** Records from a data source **
----------

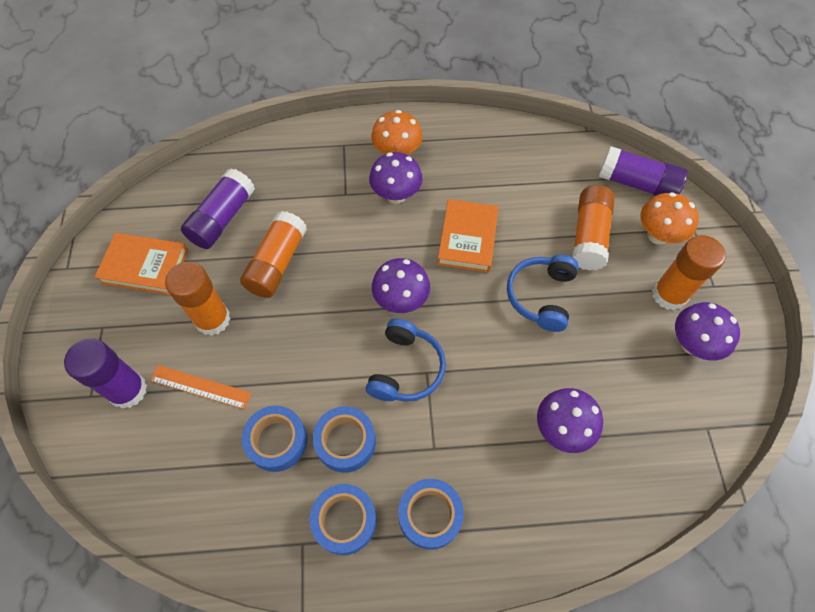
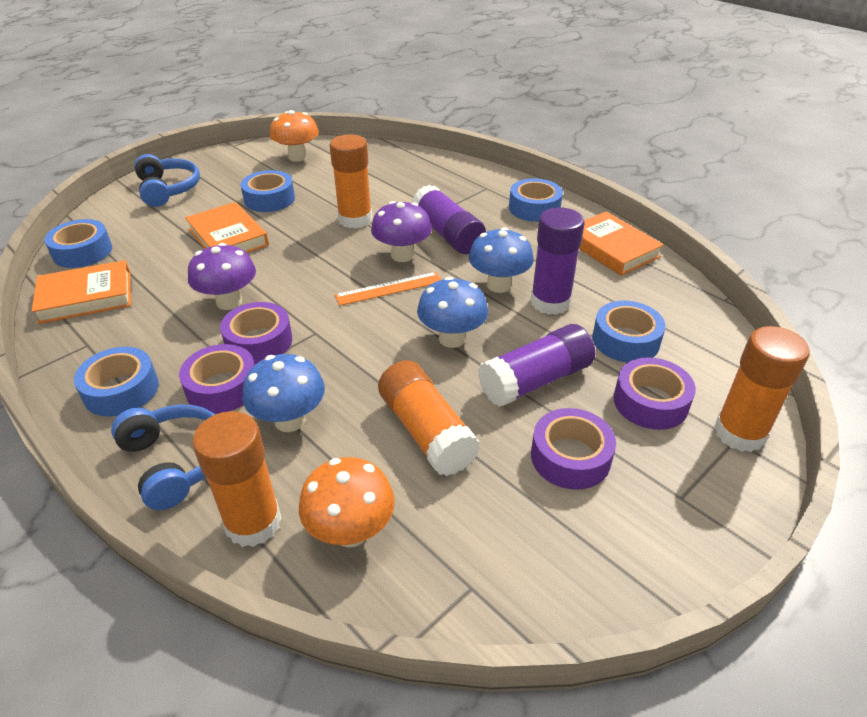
blue mushroom: 0 -> 3
blue tape: 4 -> 5
orange book: 2 -> 3
purple mushroom: 4 -> 2
purple tape: 0 -> 4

----------

** ACTION ITEM **
Scan the entries above, and wherever a line holds the string "mushroom", copy it.

** REPLY **
blue mushroom: 0 -> 3
purple mushroom: 4 -> 2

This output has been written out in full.